Below are some records. Set each one down exactly as it reads.

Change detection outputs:
_____

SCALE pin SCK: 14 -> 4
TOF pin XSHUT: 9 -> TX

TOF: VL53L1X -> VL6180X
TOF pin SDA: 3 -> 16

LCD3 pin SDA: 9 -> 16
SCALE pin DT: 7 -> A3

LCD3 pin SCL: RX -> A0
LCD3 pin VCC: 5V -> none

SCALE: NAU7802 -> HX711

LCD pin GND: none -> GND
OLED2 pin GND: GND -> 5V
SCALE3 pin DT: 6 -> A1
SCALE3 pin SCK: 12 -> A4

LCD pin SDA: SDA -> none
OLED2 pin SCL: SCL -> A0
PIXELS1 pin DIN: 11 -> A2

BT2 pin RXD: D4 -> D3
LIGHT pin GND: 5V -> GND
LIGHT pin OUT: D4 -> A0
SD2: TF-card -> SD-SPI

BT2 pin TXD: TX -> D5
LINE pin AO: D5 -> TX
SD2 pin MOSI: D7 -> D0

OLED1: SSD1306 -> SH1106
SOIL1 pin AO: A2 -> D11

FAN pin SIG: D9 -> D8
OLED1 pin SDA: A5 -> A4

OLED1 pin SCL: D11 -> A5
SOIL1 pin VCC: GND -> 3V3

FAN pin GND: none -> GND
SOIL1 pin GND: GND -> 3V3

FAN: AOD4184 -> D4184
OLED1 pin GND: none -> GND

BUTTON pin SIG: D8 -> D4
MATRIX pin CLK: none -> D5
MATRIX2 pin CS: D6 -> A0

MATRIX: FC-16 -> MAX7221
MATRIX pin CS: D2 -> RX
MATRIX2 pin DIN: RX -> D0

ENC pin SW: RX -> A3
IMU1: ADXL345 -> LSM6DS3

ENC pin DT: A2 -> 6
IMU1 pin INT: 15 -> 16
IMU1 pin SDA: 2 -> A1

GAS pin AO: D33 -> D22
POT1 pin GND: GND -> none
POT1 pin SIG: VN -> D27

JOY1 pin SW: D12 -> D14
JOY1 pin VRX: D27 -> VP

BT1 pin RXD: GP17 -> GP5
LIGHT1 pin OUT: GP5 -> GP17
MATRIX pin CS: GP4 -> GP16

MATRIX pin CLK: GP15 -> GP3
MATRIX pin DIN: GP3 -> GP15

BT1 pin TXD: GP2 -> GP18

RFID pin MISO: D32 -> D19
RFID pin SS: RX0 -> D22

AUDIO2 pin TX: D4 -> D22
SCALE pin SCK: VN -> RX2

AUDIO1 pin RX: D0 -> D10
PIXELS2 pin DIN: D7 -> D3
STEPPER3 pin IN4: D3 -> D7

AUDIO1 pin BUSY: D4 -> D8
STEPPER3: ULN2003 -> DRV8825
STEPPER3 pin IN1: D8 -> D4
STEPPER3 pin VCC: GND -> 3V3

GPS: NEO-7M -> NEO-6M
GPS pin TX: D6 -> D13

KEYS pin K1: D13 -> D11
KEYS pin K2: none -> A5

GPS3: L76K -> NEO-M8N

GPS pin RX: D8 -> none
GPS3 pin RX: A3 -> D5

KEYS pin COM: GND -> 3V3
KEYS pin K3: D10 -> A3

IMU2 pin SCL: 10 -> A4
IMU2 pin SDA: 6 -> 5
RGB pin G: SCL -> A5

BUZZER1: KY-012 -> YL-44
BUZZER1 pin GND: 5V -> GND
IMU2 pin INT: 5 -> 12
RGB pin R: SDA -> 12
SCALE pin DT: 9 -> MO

_____

• _Exercise output_
SCALE pin SCK: 14 -> 4
TOF pin XSHUT: 9 -> TX

TOF: VL53L1X -> VL6180X
TOF pin SDA: 3 -> 16

LCD3 pin SDA: 9 -> 16
SCALE pin DT: 7 -> A3

LCD3 pin SCL: RX -> A0
LCD3 pin VCC: 5V -> none

SCALE: NAU7802 -> HX711

LCD pin GND: none -> GND
OLED2 pin GND: GND -> 5V
SCALE3 pin DT: 6 -> A1
SCALE3 pin SCK: 12 -> A4

LCD pin SDA: SDA -> none
OLED2 pin SCL: SCL -> A0
PIXELS1 pin DIN: 11 -> A2

BT2 pin RXD: D4 -> D3
LIGHT pin GND: 5V -> GND
LIGHT pin OUT: D4 -> A0
SD2: TF-card -> SD-SPI

BT2 pin TXD: TX -> D5
LINE pin AO: D5 -> TX
SD2 pin MOSI: D7 -> D0

OLED1: SSD1306 -> SH1106
SOIL1 pin AO: A2 -> D11

FAN pin SIG: D9 -> D8
OLED1 pin SDA: A5 -> A4

OLED1 pin SCL: D11 -> A5
SOIL1 pin VCC: GND -> 3V3

FAN pin GND: none -> GND
SOIL1 pin GND: GND -> 3V3

FAN: AOD4184 -> D4184
OLED1 pin GND: none -> GND

BUTTON pin SIG: D8 -> D4
MATRIX pin CLK: none -> D5
MATRIX2 pin CS: D6 -> A0

MATRIX: FC-16 -> MAX7221
MATRIX pin CS: D2 -> RX
MATRIX2 pin DIN: RX -> D0

ENC pin SW: RX -> A3
IMU1: ADXL345 -> LSM6DS3

ENC pin DT: A2 -> 6
IMU1 pin INT: 15 -> 16
IMU1 pin SDA: 2 -> A1

GAS pin AO: D33 -> D22
POT1 pin GND: GND -> none
POT1 pin SIG: VN -> D27

JOY1 pin SW: D12 -> D14
JOY1 pin VRX: D27 -> VP

BT1 pin RXD: GP17 -> GP5
LIGHT1 pin OUT: GP5 -> GP17
MATRIX pin CS: GP4 -> GP16

MATRIX pin CLK: GP15 -> GP3
MATRIX pin DIN: GP3 -> GP15

BT1 pin TXD: GP2 -> GP18

RFID pin MISO: D32 -> D19
RFID pin SS: RX0 -> D22

AUDIO2 pin TX: D4 -> D22
SCALE pin SCK: VN -> RX2

AUDIO1 pin RX: D0 -> D10
PIXELS2 pin DIN: D7 -> D3
STEPPER3 pin IN4: D3 -> D7

AUDIO1 pin BUSY: D4 -> D8
STEPPER3: ULN2003 -> DRV8825
STEPPER3 pin IN1: D8 -> D4
STEPPER3 pin VCC: GND -> 3V3

GPS: NEO-7M -> NEO-6M
GPS pin TX: D6 -> D13

KEYS pin K1: D13 -> D11
KEYS pin K2: none -> A5

GPS3: L76K -> NEO-M8N

GPS pin RX: D8 -> none
GPS3 pin RX: A3 -> D5

KEYS pin COM: GND -> 3V3
KEYS pin K3: D10 -> A3

IMU2 pin SCL: 10 -> A4
IMU2 pin SDA: 6 -> 5
RGB pin G: SCL -> A5

BUZZER1: KY-012 -> YL-44
BUZZER1 pin GND: 5V -> GND
IMU2 pin INT: 5 -> 12
RGB pin R: SDA -> 12
SCALE pin DT: 9 -> MO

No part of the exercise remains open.